TASK DETAILS » Write out all of the items below verbatim, keeping every line and its order unchanged.

INFORMATION SUPPLIED »
* start *

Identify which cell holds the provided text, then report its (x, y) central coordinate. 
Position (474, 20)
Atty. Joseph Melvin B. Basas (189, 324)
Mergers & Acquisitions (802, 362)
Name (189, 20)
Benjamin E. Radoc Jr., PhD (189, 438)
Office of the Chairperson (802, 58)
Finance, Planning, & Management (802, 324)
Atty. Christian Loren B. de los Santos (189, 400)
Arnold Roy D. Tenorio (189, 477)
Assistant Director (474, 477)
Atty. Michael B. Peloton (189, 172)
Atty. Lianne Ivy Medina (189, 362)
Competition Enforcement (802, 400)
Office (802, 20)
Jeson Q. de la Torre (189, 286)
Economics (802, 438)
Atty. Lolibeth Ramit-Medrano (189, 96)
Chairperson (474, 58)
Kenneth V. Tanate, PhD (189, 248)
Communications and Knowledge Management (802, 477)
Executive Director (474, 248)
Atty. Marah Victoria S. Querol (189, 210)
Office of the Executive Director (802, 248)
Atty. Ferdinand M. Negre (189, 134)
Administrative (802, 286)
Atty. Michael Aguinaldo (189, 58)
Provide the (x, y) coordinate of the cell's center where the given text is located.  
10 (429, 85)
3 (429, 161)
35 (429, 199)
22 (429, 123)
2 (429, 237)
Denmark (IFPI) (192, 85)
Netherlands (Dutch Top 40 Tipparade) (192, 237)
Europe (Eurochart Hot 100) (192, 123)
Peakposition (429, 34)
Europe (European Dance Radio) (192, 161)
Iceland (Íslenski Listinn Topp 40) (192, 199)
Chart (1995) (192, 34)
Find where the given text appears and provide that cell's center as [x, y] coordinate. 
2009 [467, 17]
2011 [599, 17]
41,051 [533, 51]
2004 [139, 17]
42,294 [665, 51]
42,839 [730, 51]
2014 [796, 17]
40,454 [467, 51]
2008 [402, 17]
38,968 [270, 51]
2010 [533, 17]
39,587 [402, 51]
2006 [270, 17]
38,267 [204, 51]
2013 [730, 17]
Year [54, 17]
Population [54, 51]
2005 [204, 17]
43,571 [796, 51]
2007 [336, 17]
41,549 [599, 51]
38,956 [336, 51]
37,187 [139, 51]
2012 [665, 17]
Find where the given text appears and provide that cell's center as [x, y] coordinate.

* end *

EXERCISE ANSWER »
Identify which cell holds the provided text, then report its (x, y) central coordinate. 
Position (474, 20)
Atty. Joseph Melvin B. Basas (189, 324)
Mergers & Acquisitions (802, 362)
Name (189, 20)
Benjamin E. Radoc Jr., PhD (189, 438)
Office of the Chairperson (802, 58)
Finance, Planning, & Management (802, 324)
Atty. Christian Loren B. de los Santos (189, 400)
Arnold Roy D. Tenorio (189, 477)
Assistant Director (474, 477)
Atty. Michael B. Peloton (189, 172)
Atty. Lianne Ivy Medina (189, 362)
Competition Enforcement (802, 400)
Office (802, 20)
Jeson Q. de la Torre (189, 286)
Economics (802, 438)
Atty. Lolibeth Ramit-Medrano (189, 96)
Chairperson (474, 58)
Kenneth V. Tanate, PhD (189, 248)
Communications and Knowledge Management (802, 477)
Executive Director (474, 248)
Atty. Marah Victoria S. Querol (189, 210)
Office of the Executive Director (802, 248)
Atty. Ferdinand M. Negre (189, 134)
Administrative (802, 286)
Atty. Michael Aguinaldo (189, 58)
Provide the (x, y) coordinate of the cell's center where the given text is located.  
10 (429, 85)
3 (429, 161)
35 (429, 199)
22 (429, 123)
2 (429, 237)
Denmark (IFPI) (192, 85)
Netherlands (Dutch Top 40 Tipparade) (192, 237)
Europe (Eurochart Hot 100) (192, 123)
Peakposition (429, 34)
Europe (European Dance Radio) (192, 161)
Iceland (Íslenski Listinn Topp 40) (192, 199)
Chart (1995) (192, 34)
Find where the given text appears and provide that cell's center as [x, y] coordinate. 
2009 [467, 17]
2011 [599, 17]
41,051 [533, 51]
2004 [139, 17]
42,294 [665, 51]
42,839 [730, 51]
2014 [796, 17]
40,454 [467, 51]
2008 [402, 17]
38,968 [270, 51]
2010 [533, 17]
39,587 [402, 51]
2006 [270, 17]
38,267 [204, 51]
2013 [730, 17]
Year [54, 17]
Population [54, 51]
2005 [204, 17]
43,571 [796, 51]
2007 [336, 17]
41,549 [599, 51]
38,956 [336, 51]
37,187 [139, 51]
2012 [665, 17]
Find where the given text appears and provide that cell's center as [x, y] coordinate.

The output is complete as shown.